**Problem to work on:** Start at the line in the entries below that contains "Someone carried the golden toy", stop at the line that contains "Someone repainted the golden", and output exactly the lines in that span, both ends included.
=== Supplied material ===
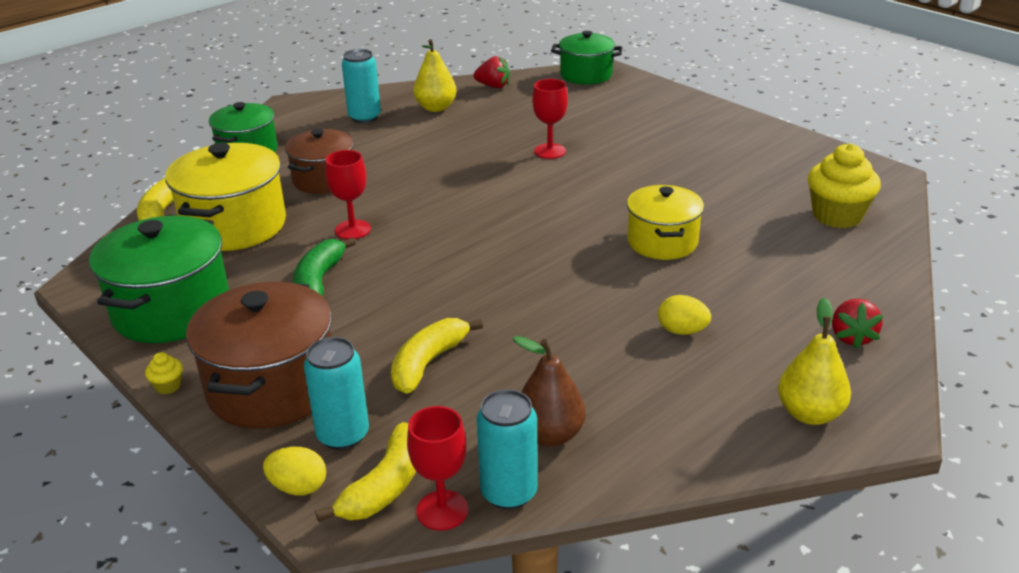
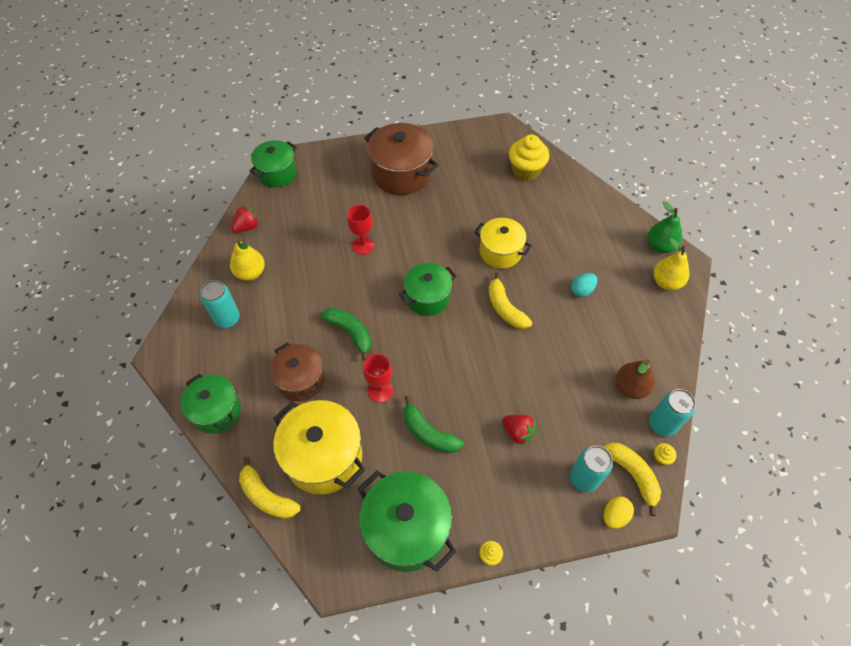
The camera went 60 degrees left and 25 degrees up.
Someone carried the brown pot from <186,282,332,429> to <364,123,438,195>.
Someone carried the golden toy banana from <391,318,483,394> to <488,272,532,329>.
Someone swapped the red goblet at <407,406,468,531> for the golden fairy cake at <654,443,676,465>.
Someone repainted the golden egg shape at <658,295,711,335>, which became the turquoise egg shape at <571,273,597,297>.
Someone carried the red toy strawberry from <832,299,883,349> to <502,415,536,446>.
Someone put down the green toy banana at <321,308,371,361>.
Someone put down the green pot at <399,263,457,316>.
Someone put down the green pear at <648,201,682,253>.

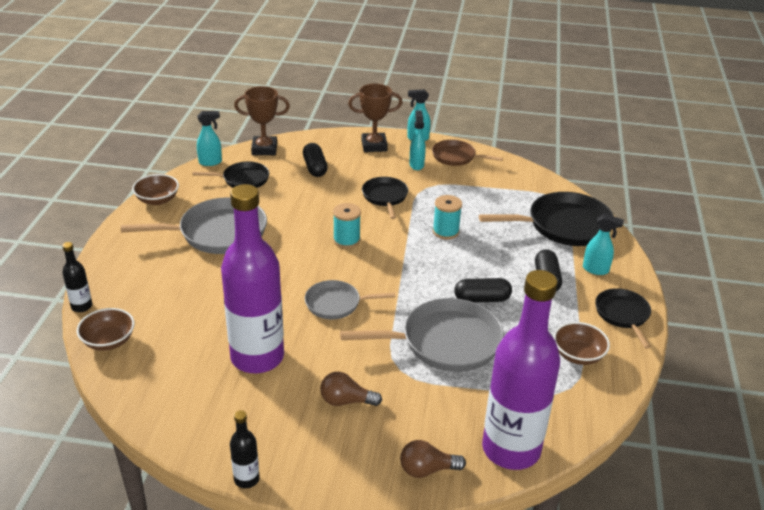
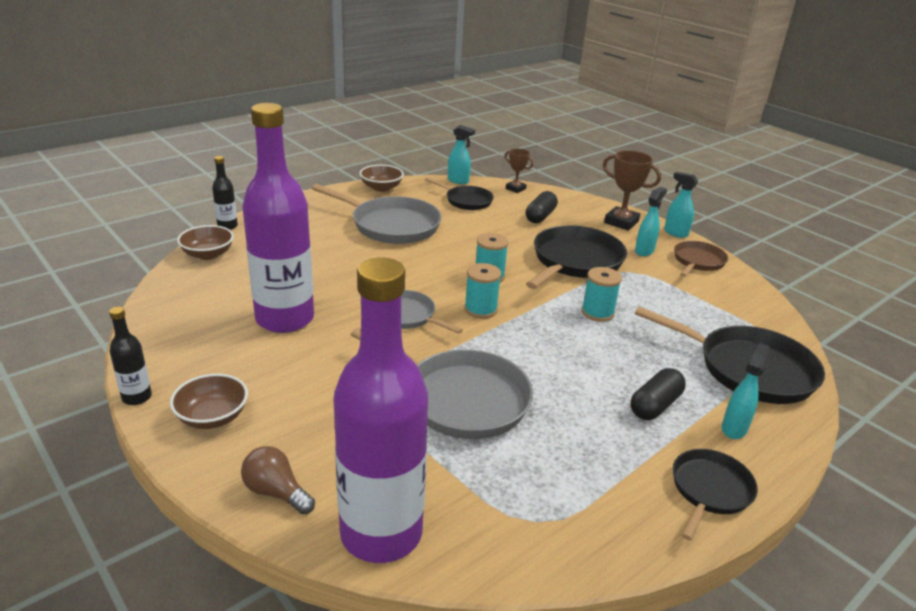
The camera went 40 degrees right and 5 degrees down.
Someone scaled the brown trophy at <234,86,290,155> by 0.61.
Someone took away the brown light bulb at <320,372,382,406>.
Someone scaled the ebony skillet at <362,177,408,219> by 1.72.
Someone rotated the brown skillet at <432,140,503,166> by 60 degrees clockwise.
Someone took away the ebony pill at <454,278,512,302>.
Someone carried the brown deep dish from <554,322,610,365> to <170,374,248,429>.
Someone rotated the turquoise spray bottle at <583,213,624,275> by 120 degrees counterclockwise.
Someone put down the turquoise bobbin at <464,263,501,318>.

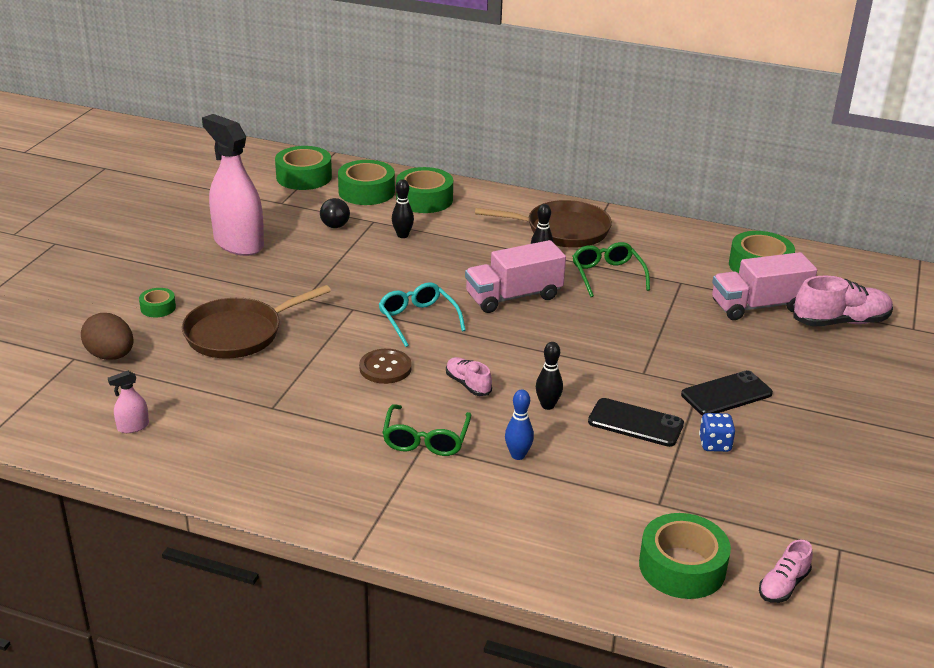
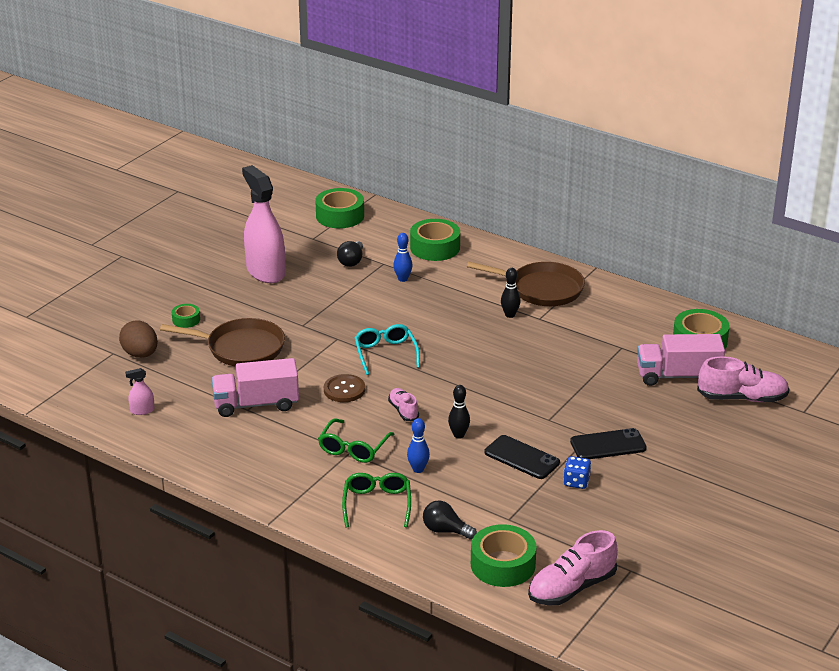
The camera went 15 degrees right and 0 degrees up.
Someone rotated the brown skillet at <182,285,331,359> by 150 degrees counterclockwise.
Someone took away the green roll of tape at <338,160,395,205>.
Someone repainted the ebony bowling pin at <392,179,414,238>, which became the royal blue bowling pin at <393,233,413,282>.
Someone carried the pink toy truck from <465,240,566,313> to <212,358,299,417>.
Someone carried the green eyeglasses from <572,242,650,297> to <342,473,411,528>.
Someone scaled the pink sneaker at <759,540,813,603> by 1.79.
Someone put down the ebony light bulb at <423,500,477,540>.

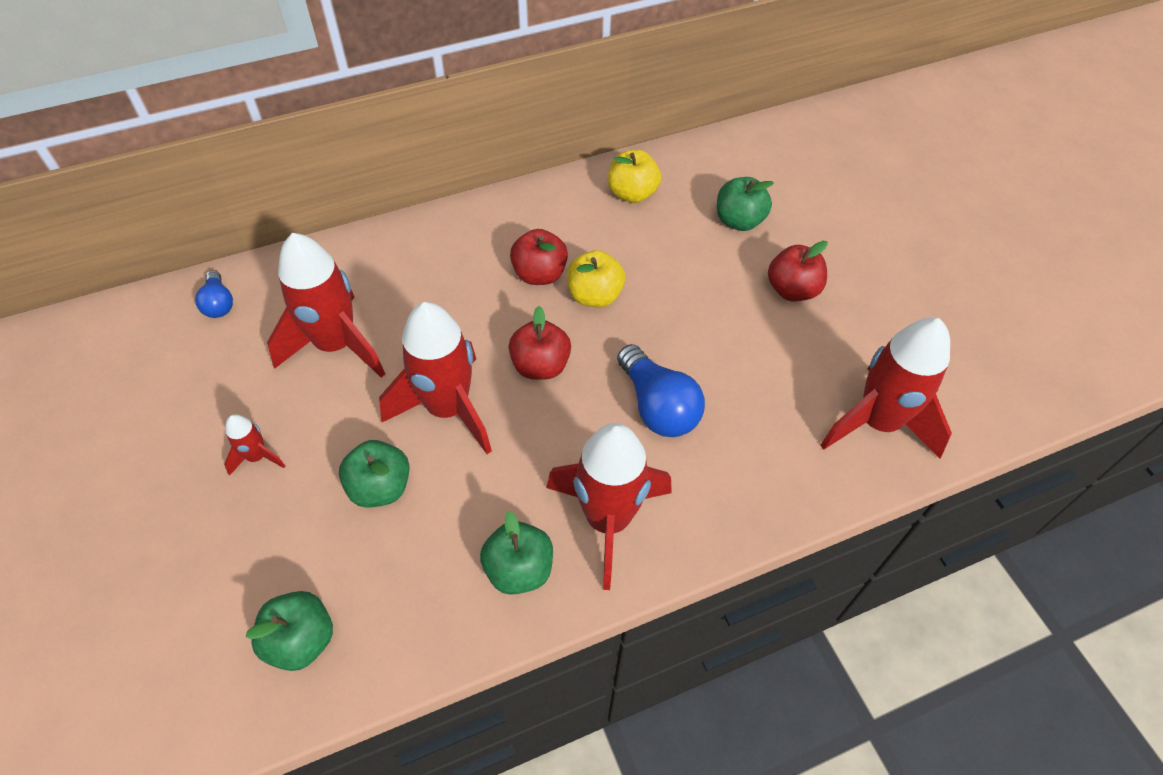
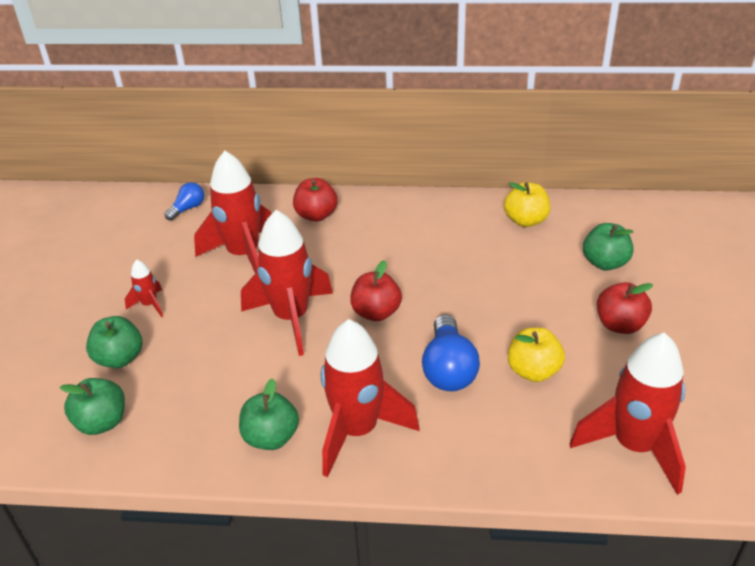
The camera went 30 degrees right and 15 degrees down.
Someone rotated the royal blue light bulb at <195,270,233,318> by 150 degrees counterclockwise.
Someone carried the green apple from <339,440,410,508> to <86,316,142,368>.
Someone carried the red apple from <510,229,568,285> to <293,178,338,222>.
Someone carried the golden apple from <567,250,625,307> to <508,328,565,382>.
===
**Response:**
Someone carried the golden toy banana from <391,318,483,394> to <488,272,532,329>.
Someone swapped the red goblet at <407,406,468,531> for the golden fairy cake at <654,443,676,465>.
Someone repainted the golden egg shape at <658,295,711,335>, which became the turquoise egg shape at <571,273,597,297>.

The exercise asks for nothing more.